- [YOUR INSTRUCTIONS]: Although the entries contain pictures, only their text goes into the copy, set down exactly.

※ ※ ※

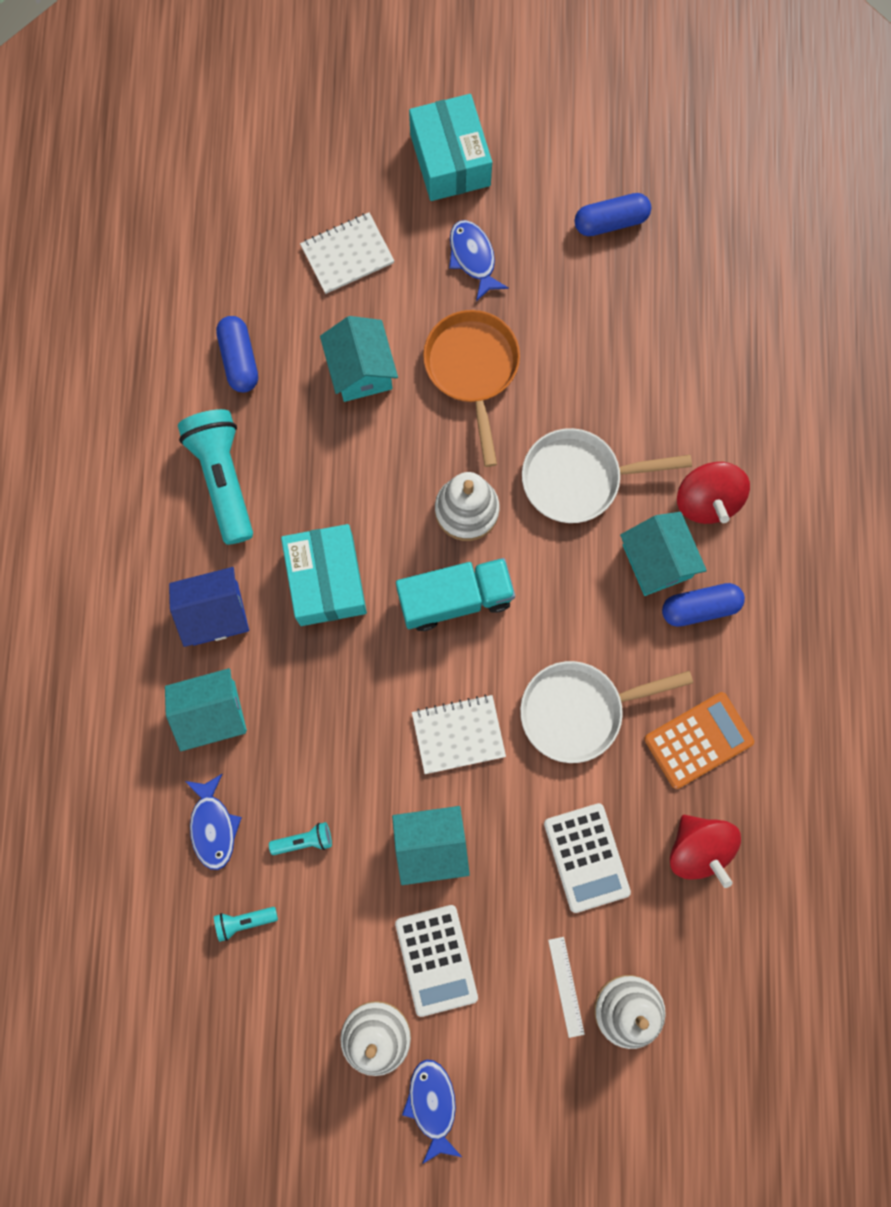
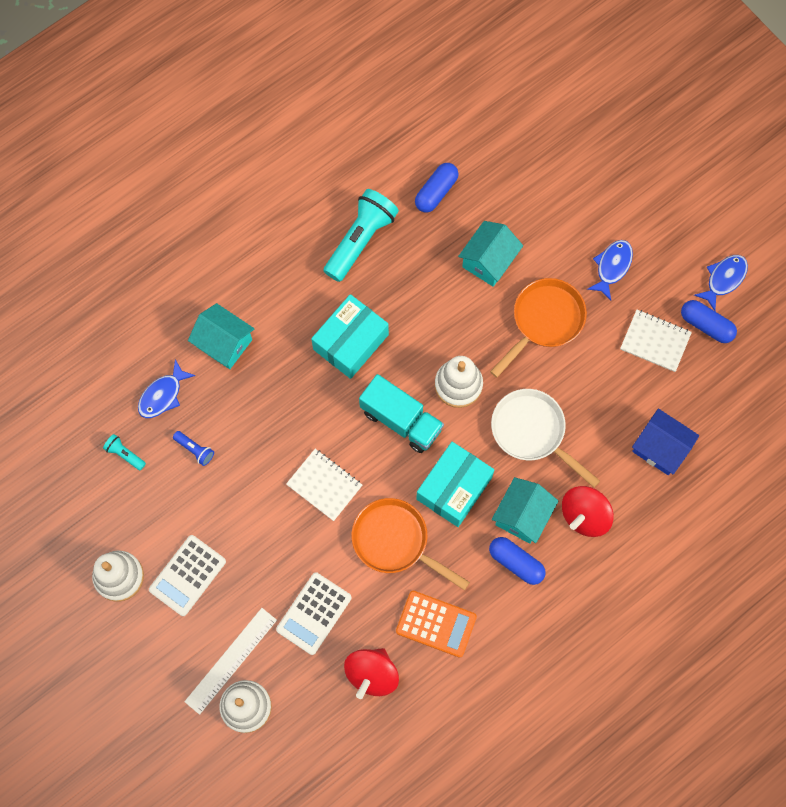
camera: 50 degrees right, 5 degrees down
(215, 613) = (281, 299): blue house -> blue house (660, 448)
(304, 840) = (195, 450): turquoise flashlight -> blue flashlight
(347, 254) = (550, 198): white notebook -> white notebook (655, 341)
(431, 845) = (249, 521): turquoise house -> none
(432, 1104) = (106, 638): blue fish -> blue fish (723, 279)
(450, 160) = (660, 206): turquoise box -> turquoise box (454, 488)
(566, 986) = (231, 660): white ruler -> white ruler, size x1.69
(579, 710) = (395, 541): white pan -> orange pan

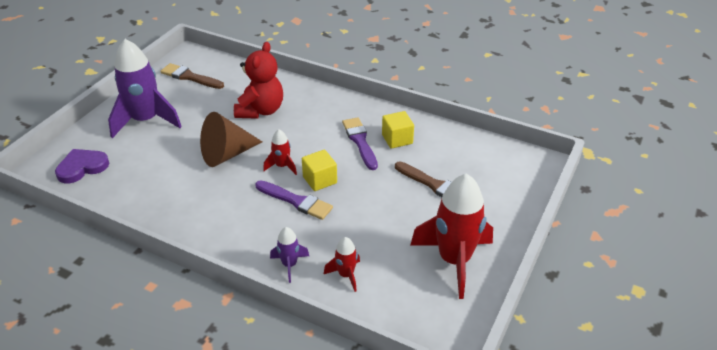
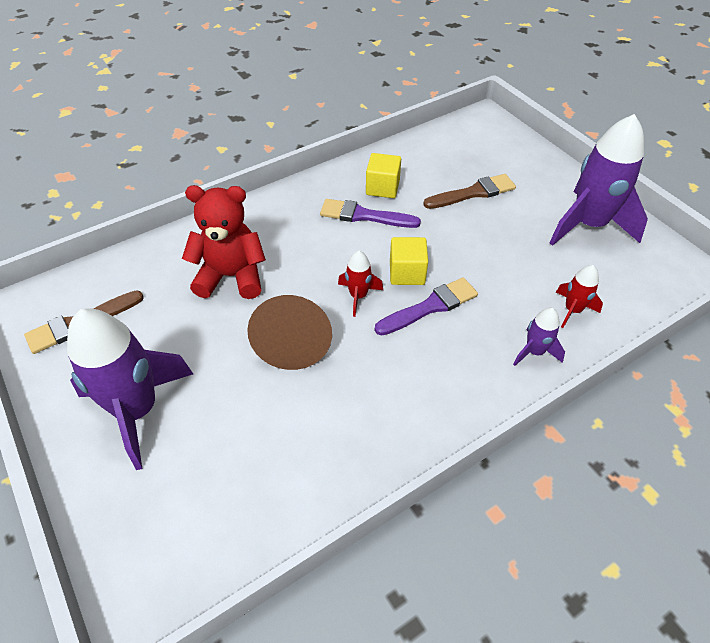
camera: 60 degrees left, 10 degrees up
(82, 167) = (183, 533): purple heart -> none
(261, 110) = (231, 276): red teddy bear -> red teddy bear turned 45 degrees counterclockwise
(454, 260) = (588, 225): red rocket -> purple rocket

※ ※ ※

- [EXPECTED ANSWER]:
camera: 50 degrees right, 5 degrees down
(215, 613) = (281, 299): blue house -> blue house (660, 448)
(304, 840) = (195, 450): turquoise flashlight -> blue flashlight
(347, 254) = (550, 198): white notebook -> white notebook (655, 341)
(431, 845) = (249, 521): turquoise house -> none
(432, 1104) = (106, 638): blue fish -> blue fish (723, 279)
(450, 160) = (660, 206): turquoise box -> turquoise box (454, 488)
(566, 986) = (231, 660): white ruler -> white ruler, size x1.69
(579, 710) = (395, 541): white pan -> orange pan

camera: 60 degrees left, 10 degrees up
(82, 167) = (183, 533): purple heart -> none
(261, 110) = (231, 276): red teddy bear -> red teddy bear turned 45 degrees counterclockwise
(454, 260) = (588, 225): red rocket -> purple rocket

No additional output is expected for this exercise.